*** Records to process
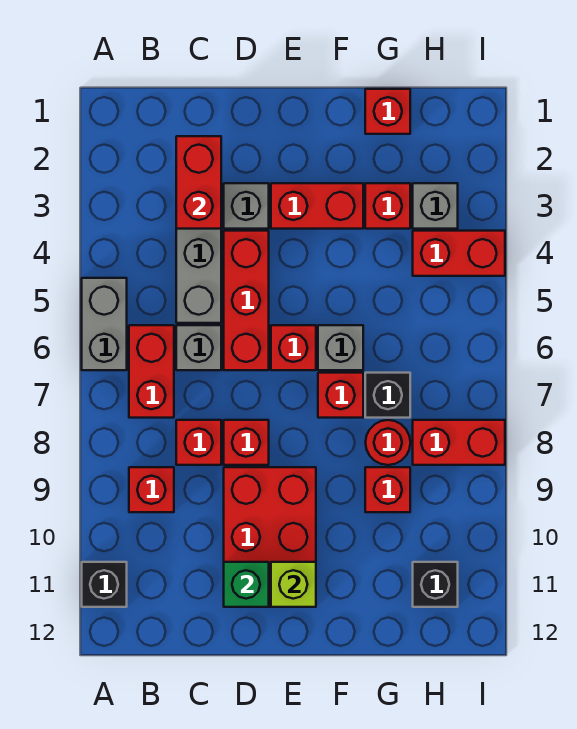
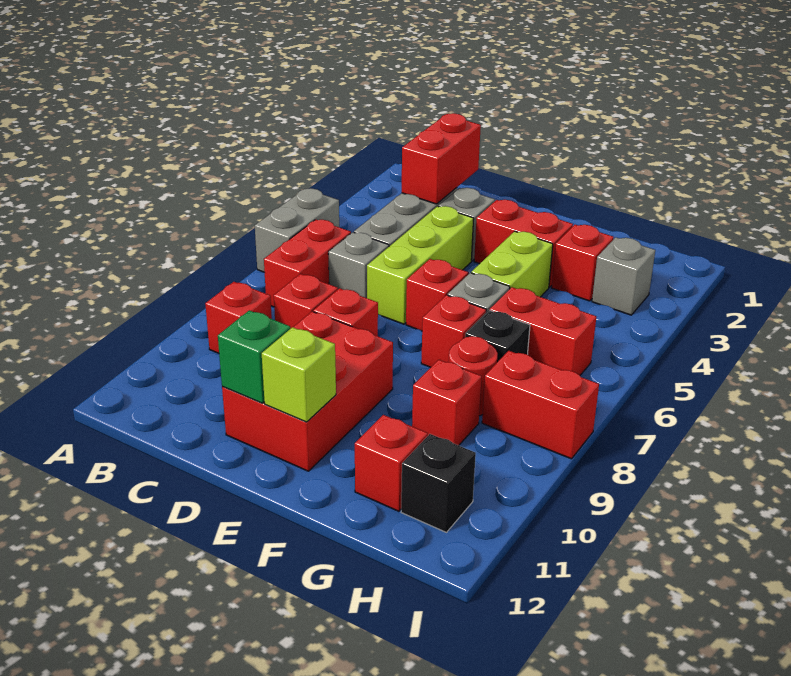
black brick A11 level 1 -> none
red brick D4:D6 level 1 -> lime brick D4:D6 level 1
none -> lime brick F4:F5 level 1
red brick G1 level 1 -> red brick G11 level 1
red brick H4:I4 level 1 -> red brick G6:H6 level 1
******
### What you need to do
What belongs in the answer is each line above, reproduced exactly, and no picture.

### Result
black brick A11 level 1 -> none
red brick D4:D6 level 1 -> lime brick D4:D6 level 1
none -> lime brick F4:F5 level 1
red brick G1 level 1 -> red brick G11 level 1
red brick H4:I4 level 1 -> red brick G6:H6 level 1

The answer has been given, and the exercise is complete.